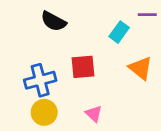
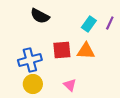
purple line: (147, 15) -> (110, 23), moved, turned -64
orange triangle: (141, 68) -> (86, 51), moved, turned -36

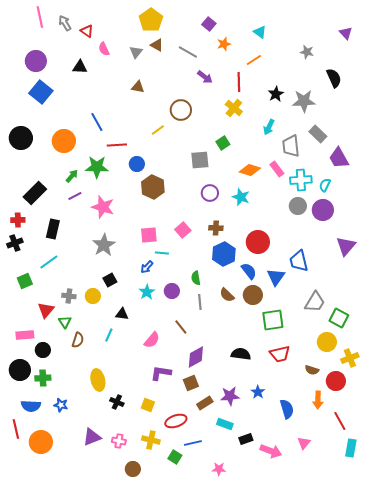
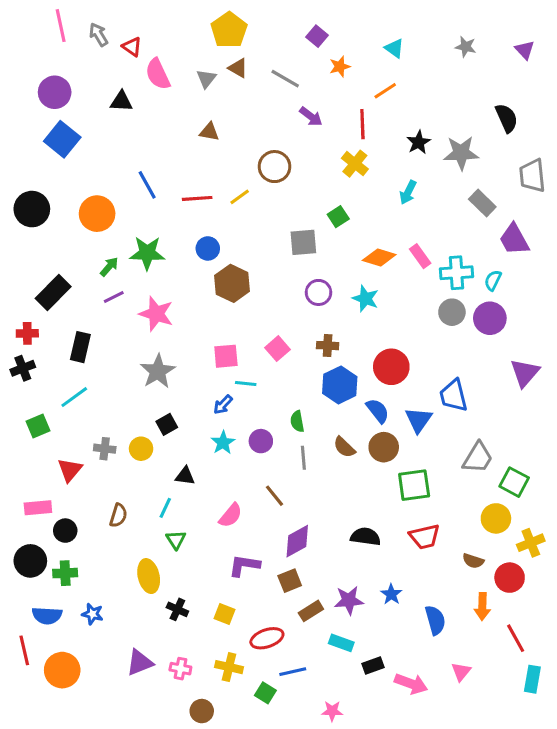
pink semicircle: (104, 49) -> (158, 74), size x1.5
gray star: (307, 52) -> (466, 47), moved
red line: (117, 145) -> (197, 198), moved
gray trapezoid: (291, 146) -> (532, 176), moved
green triangle: (65, 322) -> (176, 540), moved

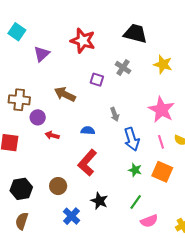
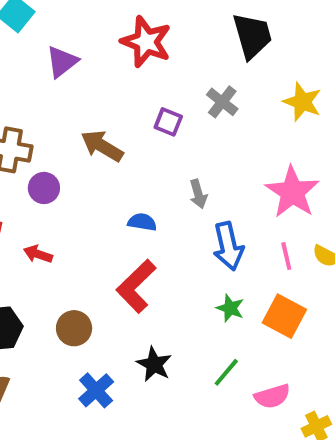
black trapezoid: (135, 33) -> (252, 36), turned 55
red arrow: (52, 135) -> (38, 254), moved
pink semicircle: (149, 221) -> (272, 396), moved

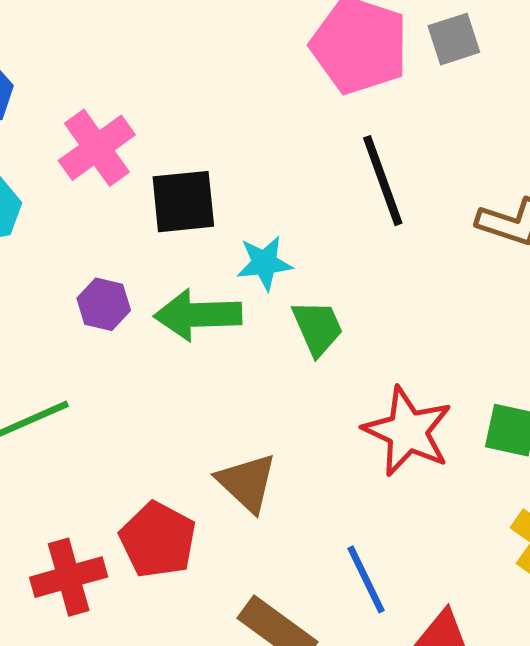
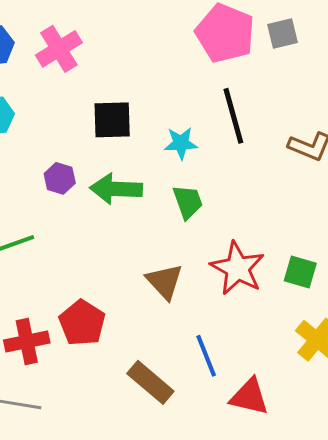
pink cross: (97, 148) -> (59, 49), moved
cyan star: (264, 263) -> (181, 143), moved
brown triangle: (247, 483) -> (164, 282), moved

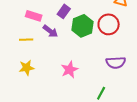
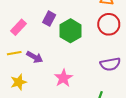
pink rectangle: (34, 16) -> (19, 27), turned -56
red circle: (109, 24) -> (109, 24), moved
purple arrow: (50, 31) -> (35, 57), moved

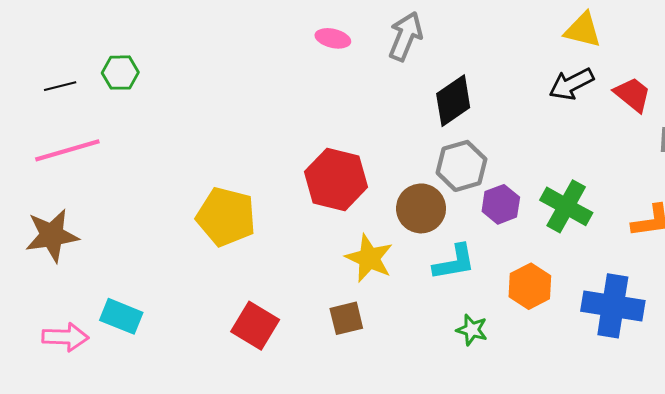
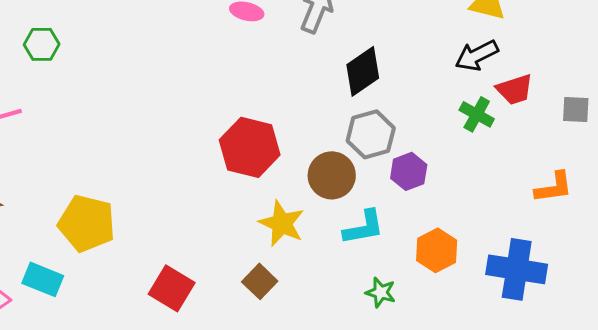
red trapezoid: (633, 94) -> (515, 89), moved, turned 123
green cross: (566, 206) -> (477, 114), moved, size x0.7
yellow pentagon: (226, 217) -> (87, 223), moved
brown square: (346, 318) -> (260, 281), turned -32

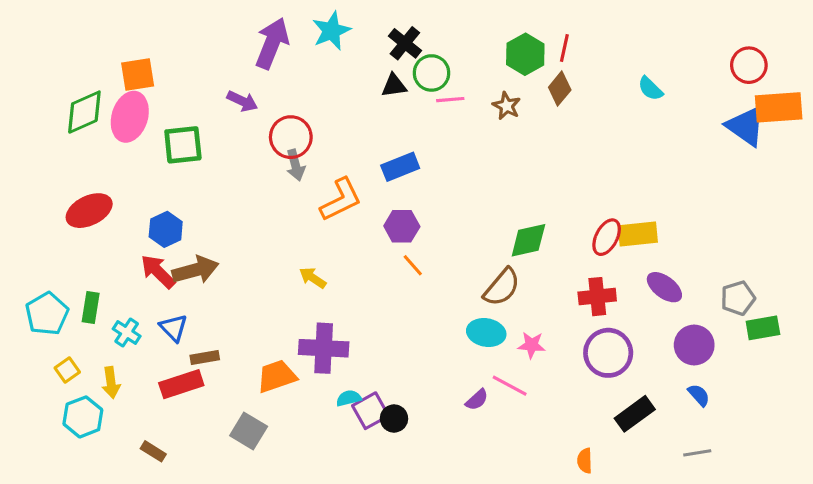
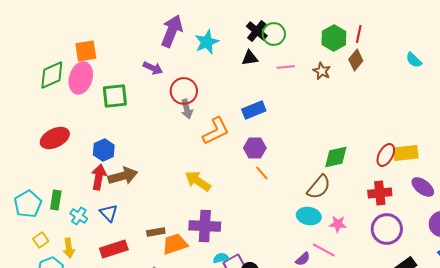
cyan star: (331, 31) -> (207, 42), moved
green circle: (431, 73) -> (274, 34), moved
red arrow: (158, 272) -> (99, 177), turned 55
yellow arrow: (313, 278) -> (198, 181), size x1.5
brown rectangle: (205, 358) -> (156, 232), moved

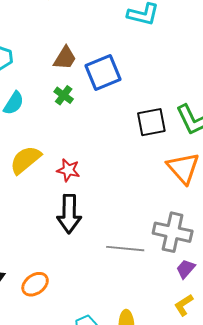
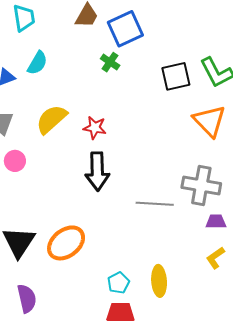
green cross: (64, 95) -> (110, 62), moved
purple trapezoid: (186, 269) -> (216, 222), turned 50
orange ellipse: (35, 284) -> (66, 243), size x1.4

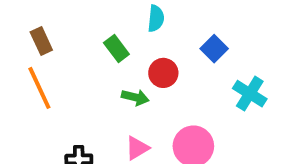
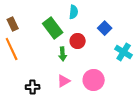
green rectangle: (116, 49) -> (53, 28), size x1.5
green arrow: (135, 97) -> (63, 54), turned 72

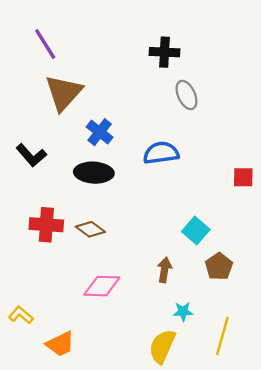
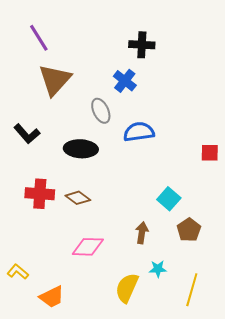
gray ellipse: (186, 95) -> (101, 111), moved
blue cross: (100, 132) -> (125, 81), moved
yellow semicircle: (162, 346) -> (127, 288), moved

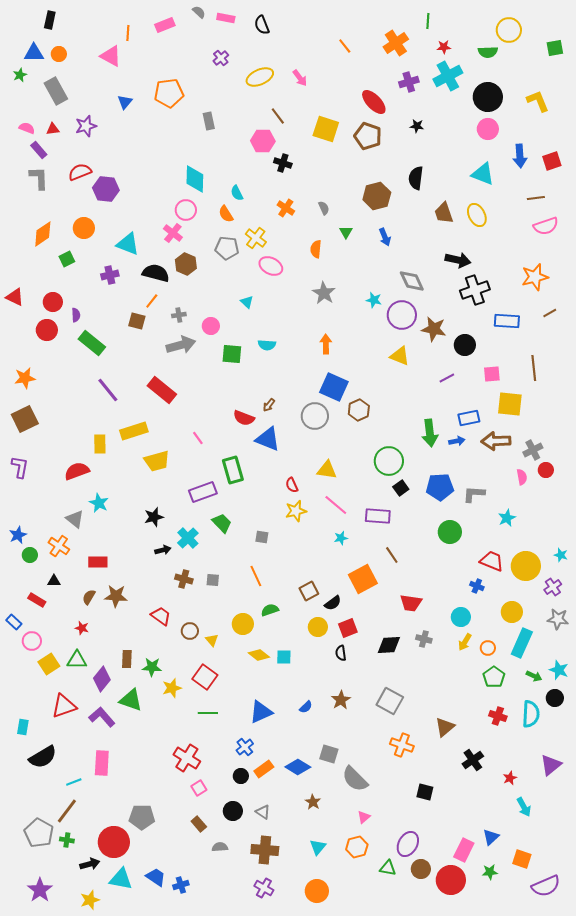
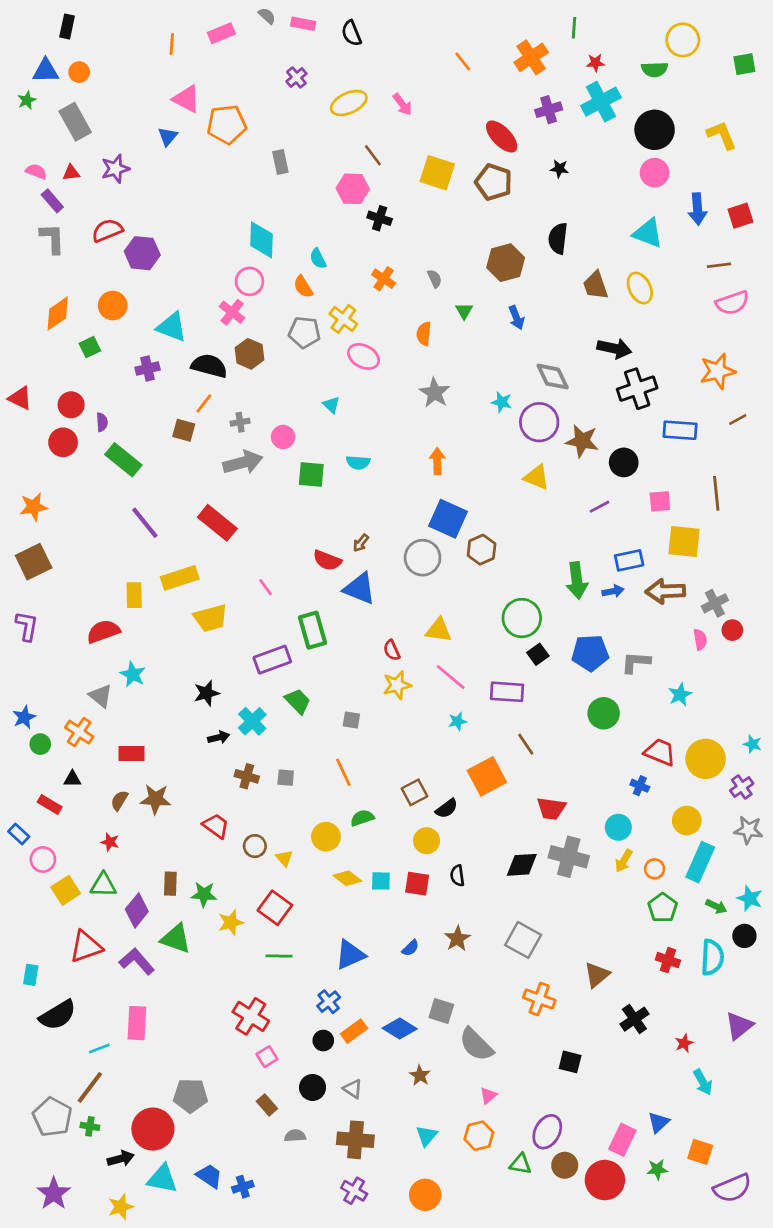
pink triangle: (111, 56) -> (186, 99), moved
red square: (348, 628) -> (417, 884), moved, turned 30
gray cross: (424, 639) -> (569, 857), size x1.8

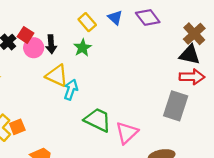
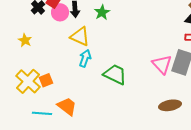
cyan arrow: (71, 90) -> (85, 58), moved
pink triangle: (127, 133) -> (162, 64), moved, turned -30

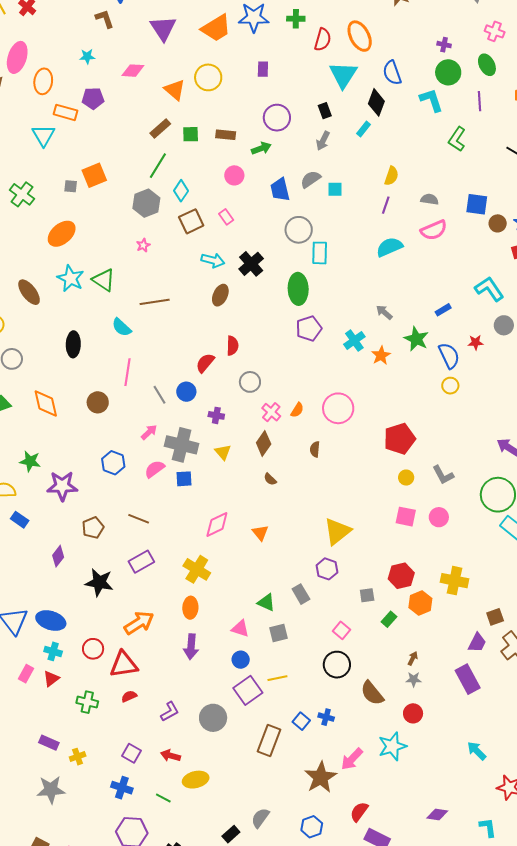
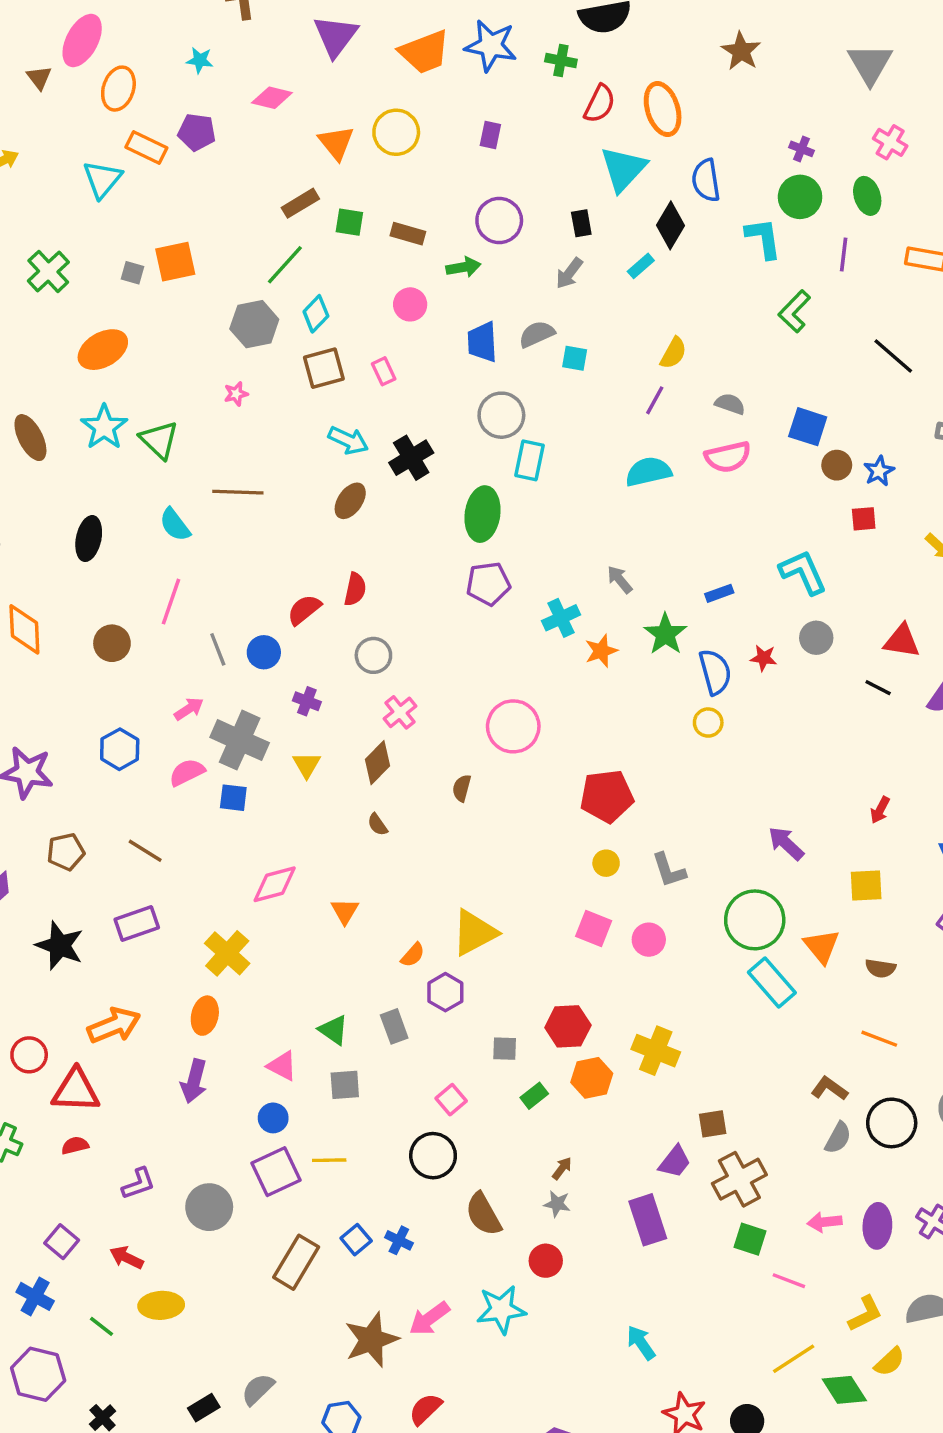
orange semicircle: (297, 410) -> (413, 955), moved

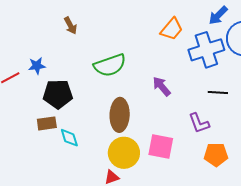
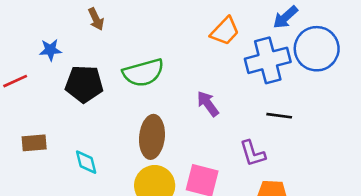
blue star: (37, 66) -> (50, 50), moved
black pentagon: (58, 94) -> (84, 84), moved
brown rectangle: (47, 123) -> (34, 143), moved

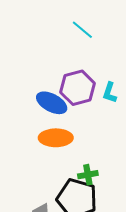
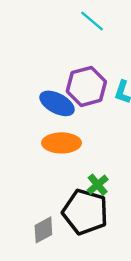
green cross: (88, 175) -> (98, 185), turned -30

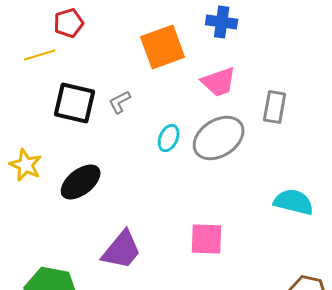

Task instructions: For this exercise, please set down exactly the lines of the listing above from the line with "gray trapezoid: (291, 146)" up to and including the line with "purple arrow: (50, 31) -> (35, 57), moved", and no pictures.

Your response:
gray trapezoid: (291, 146) -> (532, 176), moved
green triangle: (65, 322) -> (176, 540), moved

black trapezoid: (135, 33) -> (252, 36), turned 55
red arrow: (52, 135) -> (38, 254), moved
pink semicircle: (149, 221) -> (272, 396), moved

pink cross: (97, 148) -> (59, 49), moved
cyan star: (264, 263) -> (181, 143), moved
brown triangle: (247, 483) -> (164, 282), moved

pink rectangle: (34, 16) -> (19, 27), turned -56
red circle: (109, 24) -> (109, 24), moved
purple arrow: (50, 31) -> (35, 57), moved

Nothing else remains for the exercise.